Wherever a line of the data contains "verde", copy that line.

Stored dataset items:
=-=-=

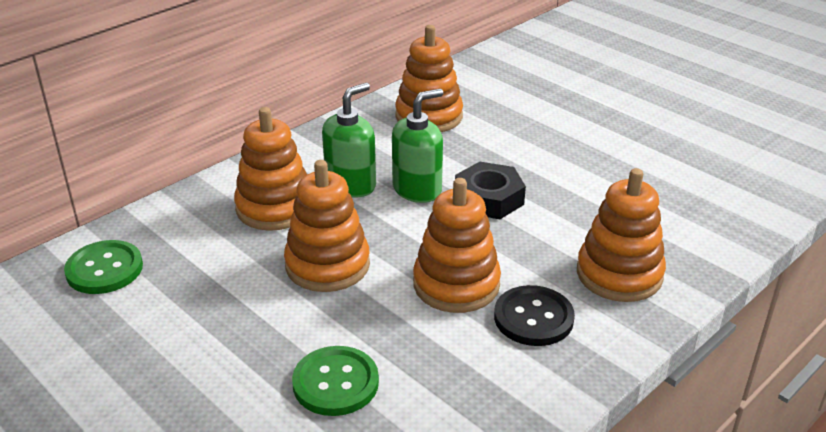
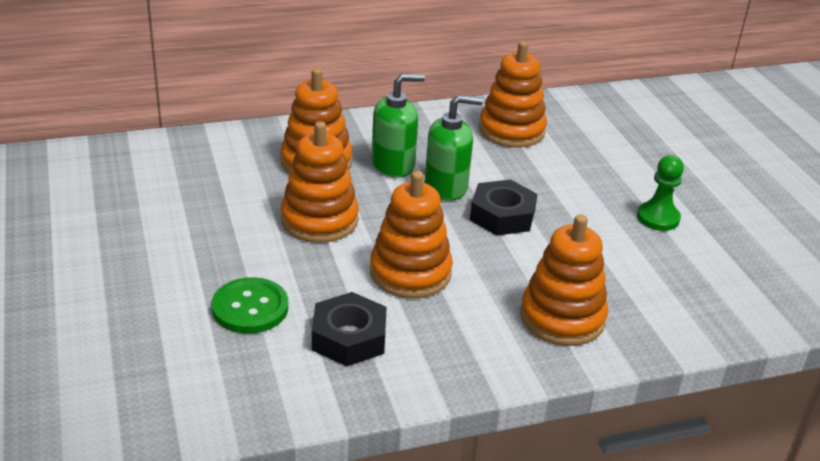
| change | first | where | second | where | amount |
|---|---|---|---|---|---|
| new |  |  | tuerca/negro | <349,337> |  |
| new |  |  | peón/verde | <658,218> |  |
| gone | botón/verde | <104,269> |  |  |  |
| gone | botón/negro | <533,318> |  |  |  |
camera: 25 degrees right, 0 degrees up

=-=-=

## Task output
| new |  |  | peón/verde | <658,218> |  |
| gone | botón/verde | <104,269> |  |  |  |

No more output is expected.